Source records
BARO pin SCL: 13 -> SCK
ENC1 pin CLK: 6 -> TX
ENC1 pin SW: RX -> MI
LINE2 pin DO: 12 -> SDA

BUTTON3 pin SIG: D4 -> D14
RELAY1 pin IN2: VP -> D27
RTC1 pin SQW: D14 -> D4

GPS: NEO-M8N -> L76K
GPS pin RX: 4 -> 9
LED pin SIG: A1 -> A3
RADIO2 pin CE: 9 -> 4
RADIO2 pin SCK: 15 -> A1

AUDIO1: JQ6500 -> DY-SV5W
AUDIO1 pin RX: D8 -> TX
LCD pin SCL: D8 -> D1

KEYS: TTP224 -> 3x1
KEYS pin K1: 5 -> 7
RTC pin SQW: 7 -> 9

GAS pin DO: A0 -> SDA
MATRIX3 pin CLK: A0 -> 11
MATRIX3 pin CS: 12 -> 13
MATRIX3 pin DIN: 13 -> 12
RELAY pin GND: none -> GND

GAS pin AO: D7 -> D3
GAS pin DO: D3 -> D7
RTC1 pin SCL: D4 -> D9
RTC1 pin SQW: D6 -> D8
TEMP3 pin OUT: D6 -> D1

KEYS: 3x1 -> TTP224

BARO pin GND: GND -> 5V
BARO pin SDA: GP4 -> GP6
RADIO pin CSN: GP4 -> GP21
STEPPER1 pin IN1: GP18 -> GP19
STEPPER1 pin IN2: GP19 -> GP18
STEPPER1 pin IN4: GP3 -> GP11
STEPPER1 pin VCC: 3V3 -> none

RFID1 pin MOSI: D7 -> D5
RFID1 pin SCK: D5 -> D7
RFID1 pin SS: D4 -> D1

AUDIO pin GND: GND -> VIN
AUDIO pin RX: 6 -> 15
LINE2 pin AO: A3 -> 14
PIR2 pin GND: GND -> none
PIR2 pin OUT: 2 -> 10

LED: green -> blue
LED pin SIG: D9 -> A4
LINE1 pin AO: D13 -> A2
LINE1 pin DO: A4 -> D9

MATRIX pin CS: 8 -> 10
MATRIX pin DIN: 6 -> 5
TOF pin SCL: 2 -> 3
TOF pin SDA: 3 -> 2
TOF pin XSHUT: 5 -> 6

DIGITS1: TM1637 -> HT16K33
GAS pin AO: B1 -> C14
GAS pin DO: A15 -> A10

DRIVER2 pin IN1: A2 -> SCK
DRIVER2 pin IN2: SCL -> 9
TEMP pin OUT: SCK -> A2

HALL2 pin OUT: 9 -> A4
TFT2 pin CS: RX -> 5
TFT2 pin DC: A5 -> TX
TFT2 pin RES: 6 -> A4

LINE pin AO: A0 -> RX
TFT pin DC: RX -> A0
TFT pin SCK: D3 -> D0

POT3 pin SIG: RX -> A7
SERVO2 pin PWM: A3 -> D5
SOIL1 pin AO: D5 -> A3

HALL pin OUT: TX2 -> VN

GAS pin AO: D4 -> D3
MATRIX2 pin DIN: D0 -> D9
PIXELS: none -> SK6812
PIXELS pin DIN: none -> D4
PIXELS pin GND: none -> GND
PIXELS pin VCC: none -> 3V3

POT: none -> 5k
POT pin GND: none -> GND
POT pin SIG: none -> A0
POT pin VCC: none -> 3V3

Task item
What is needed here is the full listing, restated word for word.

Output of the task
BARO pin SCL: 13 -> SCK
ENC1 pin CLK: 6 -> TX
ENC1 pin SW: RX -> MI
LINE2 pin DO: 12 -> SDA

BUTTON3 pin SIG: D4 -> D14
RELAY1 pin IN2: VP -> D27
RTC1 pin SQW: D14 -> D4

GPS: NEO-M8N -> L76K
GPS pin RX: 4 -> 9
LED pin SIG: A1 -> A3
RADIO2 pin CE: 9 -> 4
RADIO2 pin SCK: 15 -> A1

AUDIO1: JQ6500 -> DY-SV5W
AUDIO1 pin RX: D8 -> TX
LCD pin SCL: D8 -> D1

KEYS: TTP224 -> 3x1
KEYS pin K1: 5 -> 7
RTC pin SQW: 7 -> 9

GAS pin DO: A0 -> SDA
MATRIX3 pin CLK: A0 -> 11
MATRIX3 pin CS: 12 -> 13
MATRIX3 pin DIN: 13 -> 12
RELAY pin GND: none -> GND

GAS pin AO: D7 -> D3
GAS pin DO: D3 -> D7
RTC1 pin SCL: D4 -> D9
RTC1 pin SQW: D6 -> D8
TEMP3 pin OUT: D6 -> D1

KEYS: 3x1 -> TTP224

BARO pin GND: GND -> 5V
BARO pin SDA: GP4 -> GP6
RADIO pin CSN: GP4 -> GP21
STEPPER1 pin IN1: GP18 -> GP19
STEPPER1 pin IN2: GP19 -> GP18
STEPPER1 pin IN4: GP3 -> GP11
STEPPER1 pin VCC: 3V3 -> none

RFID1 pin MOSI: D7 -> D5
RFID1 pin SCK: D5 -> D7
RFID1 pin SS: D4 -> D1

AUDIO pin GND: GND -> VIN
AUDIO pin RX: 6 -> 15
LINE2 pin AO: A3 -> 14
PIR2 pin GND: GND -> none
PIR2 pin OUT: 2 -> 10

LED: green -> blue
LED pin SIG: D9 -> A4
LINE1 pin AO: D13 -> A2
LINE1 pin DO: A4 -> D9

MATRIX pin CS: 8 -> 10
MATRIX pin DIN: 6 -> 5
TOF pin SCL: 2 -> 3
TOF pin SDA: 3 -> 2
TOF pin XSHUT: 5 -> 6

DIGITS1: TM1637 -> HT16K33
GAS pin AO: B1 -> C14
GAS pin DO: A15 -> A10

DRIVER2 pin IN1: A2 -> SCK
DRIVER2 pin IN2: SCL -> 9
TEMP pin OUT: SCK -> A2

HALL2 pin OUT: 9 -> A4
TFT2 pin CS: RX -> 5
TFT2 pin DC: A5 -> TX
TFT2 pin RES: 6 -> A4

LINE pin AO: A0 -> RX
TFT pin DC: RX -> A0
TFT pin SCK: D3 -> D0

POT3 pin SIG: RX -> A7
SERVO2 pin PWM: A3 -> D5
SOIL1 pin AO: D5 -> A3

HALL pin OUT: TX2 -> VN

GAS pin AO: D4 -> D3
MATRIX2 pin DIN: D0 -> D9
PIXELS: none -> SK6812
PIXELS pin DIN: none -> D4
PIXELS pin GND: none -> GND
PIXELS pin VCC: none -> 3V3

POT: none -> 5k
POT pin GND: none -> GND
POT pin SIG: none -> A0
POT pin VCC: none -> 3V3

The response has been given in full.